**Scene comparison data**
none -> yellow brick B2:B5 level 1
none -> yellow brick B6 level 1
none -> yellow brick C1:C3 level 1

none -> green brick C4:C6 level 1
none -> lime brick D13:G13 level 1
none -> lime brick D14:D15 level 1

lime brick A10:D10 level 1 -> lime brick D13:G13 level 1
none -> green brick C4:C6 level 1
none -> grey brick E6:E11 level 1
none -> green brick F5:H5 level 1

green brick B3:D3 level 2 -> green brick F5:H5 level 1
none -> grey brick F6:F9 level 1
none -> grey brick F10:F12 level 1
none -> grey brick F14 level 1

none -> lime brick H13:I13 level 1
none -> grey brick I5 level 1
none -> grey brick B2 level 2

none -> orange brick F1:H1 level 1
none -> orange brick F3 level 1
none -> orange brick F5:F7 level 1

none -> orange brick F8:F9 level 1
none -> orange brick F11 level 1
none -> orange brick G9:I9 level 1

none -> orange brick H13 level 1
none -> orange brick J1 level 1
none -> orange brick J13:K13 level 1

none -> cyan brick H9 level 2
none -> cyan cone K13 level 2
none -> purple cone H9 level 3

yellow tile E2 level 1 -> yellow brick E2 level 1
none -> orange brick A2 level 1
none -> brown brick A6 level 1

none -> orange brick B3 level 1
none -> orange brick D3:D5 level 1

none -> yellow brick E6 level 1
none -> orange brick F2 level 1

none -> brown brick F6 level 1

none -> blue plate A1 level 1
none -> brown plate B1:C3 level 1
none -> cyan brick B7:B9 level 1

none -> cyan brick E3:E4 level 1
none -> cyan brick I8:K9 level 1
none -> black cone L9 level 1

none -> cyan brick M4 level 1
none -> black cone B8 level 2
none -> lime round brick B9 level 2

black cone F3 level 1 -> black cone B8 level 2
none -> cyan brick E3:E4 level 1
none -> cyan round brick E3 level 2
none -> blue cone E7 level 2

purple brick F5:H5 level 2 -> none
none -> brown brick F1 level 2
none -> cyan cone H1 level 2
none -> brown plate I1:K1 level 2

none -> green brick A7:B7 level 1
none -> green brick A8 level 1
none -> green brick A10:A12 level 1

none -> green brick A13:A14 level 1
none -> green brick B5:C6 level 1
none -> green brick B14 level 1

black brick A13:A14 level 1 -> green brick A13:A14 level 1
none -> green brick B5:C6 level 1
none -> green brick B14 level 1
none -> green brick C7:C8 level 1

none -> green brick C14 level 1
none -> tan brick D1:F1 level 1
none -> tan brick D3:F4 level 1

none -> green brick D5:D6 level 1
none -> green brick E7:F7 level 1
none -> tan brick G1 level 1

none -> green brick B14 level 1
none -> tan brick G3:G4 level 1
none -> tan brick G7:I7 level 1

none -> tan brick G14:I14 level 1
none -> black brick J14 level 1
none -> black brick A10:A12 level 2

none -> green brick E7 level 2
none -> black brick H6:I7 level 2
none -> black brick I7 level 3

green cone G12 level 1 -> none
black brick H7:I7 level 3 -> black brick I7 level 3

**Task**
The stretch of entries above that starts with the line containing "none -> purple cone H9 level 3" and goes on through the line containing "none -> tan brick G1 level 1" is to be transcribed exactly, and no other line is to be transcribed.

**Answer to this task**
none -> purple cone H9 level 3

yellow tile E2 level 1 -> yellow brick E2 level 1
none -> orange brick A2 level 1
none -> brown brick A6 level 1

none -> orange brick B3 level 1
none -> orange brick D3:D5 level 1

none -> yellow brick E6 level 1
none -> orange brick F2 level 1

none -> brown brick F6 level 1

none -> blue plate A1 level 1
none -> brown plate B1:C3 level 1
none -> cyan brick B7:B9 level 1

none -> cyan brick E3:E4 level 1
none -> cyan brick I8:K9 level 1
none -> black cone L9 level 1

none -> cyan brick M4 level 1
none -> black cone B8 level 2
none -> lime round brick B9 level 2

black cone F3 level 1 -> black cone B8 level 2
none -> cyan brick E3:E4 level 1
none -> cyan round brick E3 level 2
none -> blue cone E7 level 2

purple brick F5:H5 level 2 -> none
none -> brown brick F1 level 2
none -> cyan cone H1 level 2
none -> brown plate I1:K1 level 2

none -> green brick A7:B7 level 1
none -> green brick A8 level 1
none -> green brick A10:A12 level 1

none -> green brick A13:A14 level 1
none -> green brick B5:C6 level 1
none -> green brick B14 level 1

black brick A13:A14 level 1 -> green brick A13:A14 level 1
none -> green brick B5:C6 level 1
none -> green brick B14 level 1
none -> green brick C7:C8 level 1

none -> green brick C14 level 1
none -> tan brick D1:F1 level 1
none -> tan brick D3:F4 level 1

none -> green brick D5:D6 level 1
none -> green brick E7:F7 level 1
none -> tan brick G1 level 1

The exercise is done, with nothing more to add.